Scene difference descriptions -
++++++
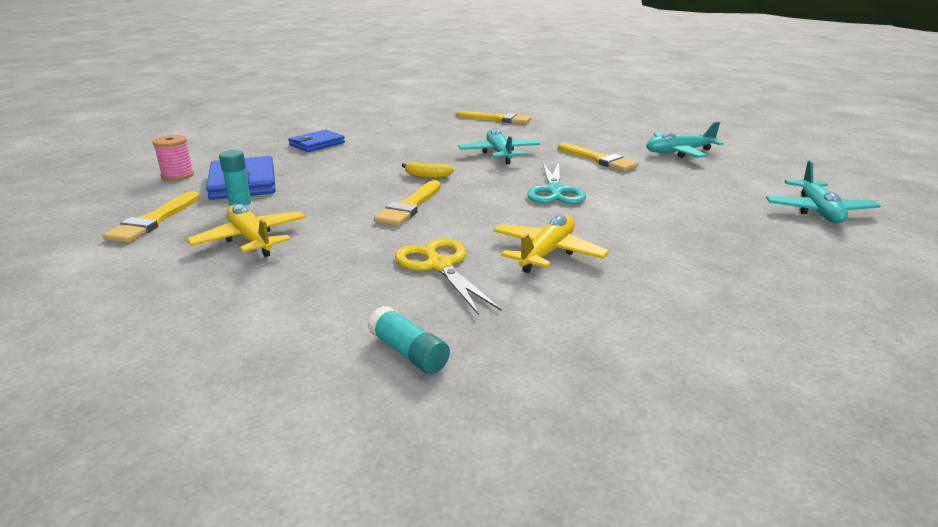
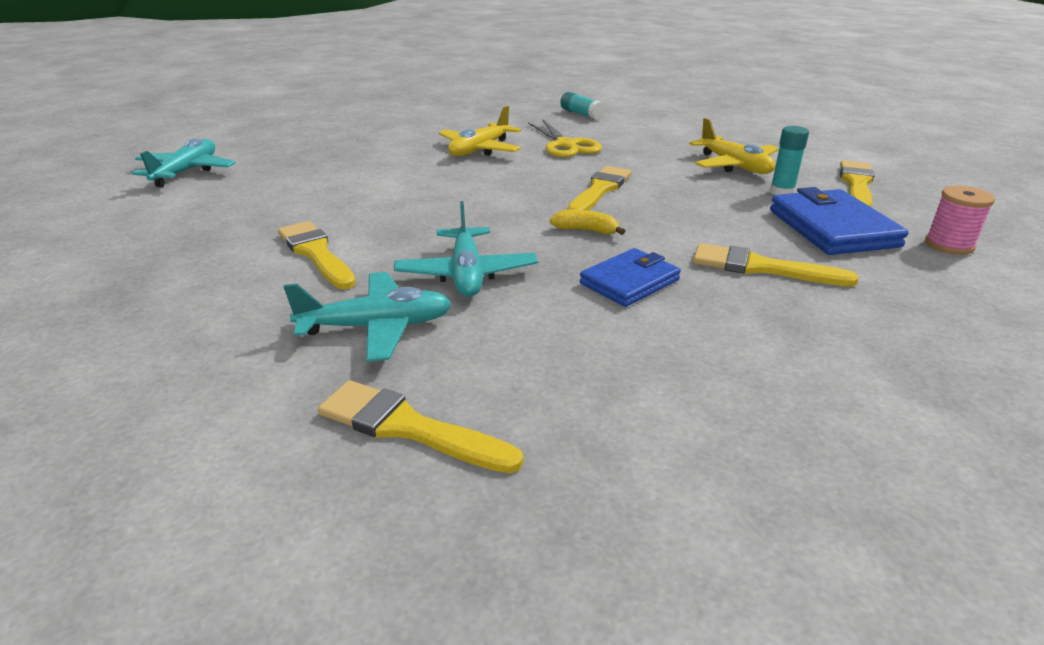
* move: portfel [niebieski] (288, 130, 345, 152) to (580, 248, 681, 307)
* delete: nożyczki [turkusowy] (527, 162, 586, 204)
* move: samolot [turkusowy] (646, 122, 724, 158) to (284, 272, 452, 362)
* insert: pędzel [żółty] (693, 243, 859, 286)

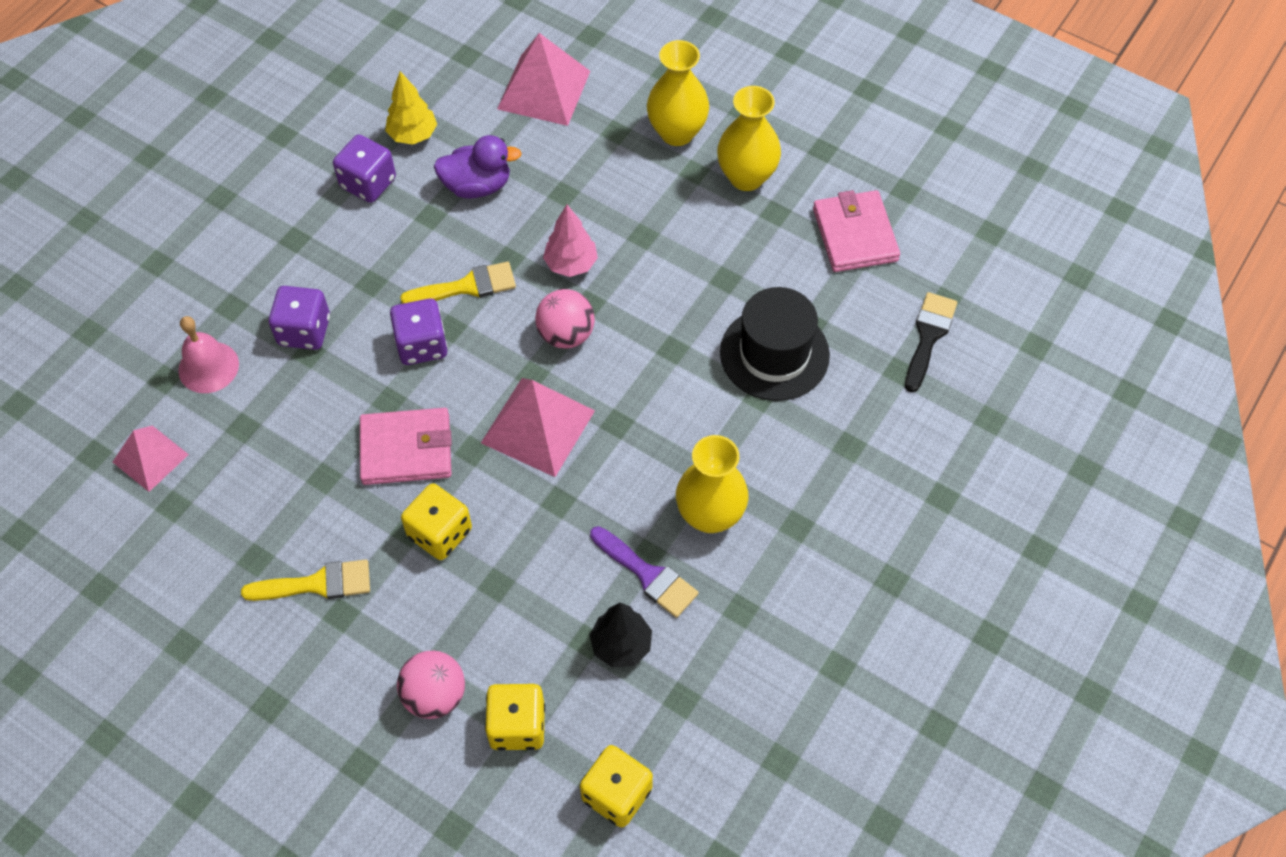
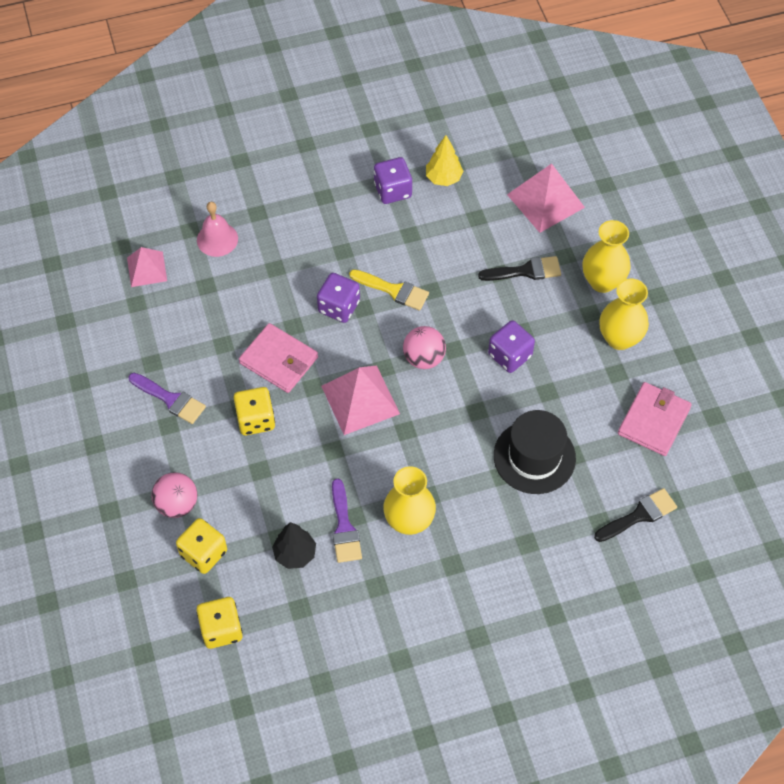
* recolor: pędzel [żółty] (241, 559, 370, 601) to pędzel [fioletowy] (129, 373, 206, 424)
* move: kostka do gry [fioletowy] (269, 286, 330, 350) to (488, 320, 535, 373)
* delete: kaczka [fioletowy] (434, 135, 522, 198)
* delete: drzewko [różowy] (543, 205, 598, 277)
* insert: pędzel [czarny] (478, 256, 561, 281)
++++++
Working from the records above, reproduce exactly the lines from the one with "272, 452, 362)" through the last line, without the pictures.

* move: samolot [turkusowy] (646, 122, 724, 158) to (284, 272, 452, 362)
* insert: pędzel [żółty] (693, 243, 859, 286)

* recolor: pędzel [żółty] (241, 559, 370, 601) to pędzel [fioletowy] (129, 373, 206, 424)
* move: kostka do gry [fioletowy] (269, 286, 330, 350) to (488, 320, 535, 373)
* delete: kaczka [fioletowy] (434, 135, 522, 198)
* delete: drzewko [różowy] (543, 205, 598, 277)
* insert: pędzel [czarny] (478, 256, 561, 281)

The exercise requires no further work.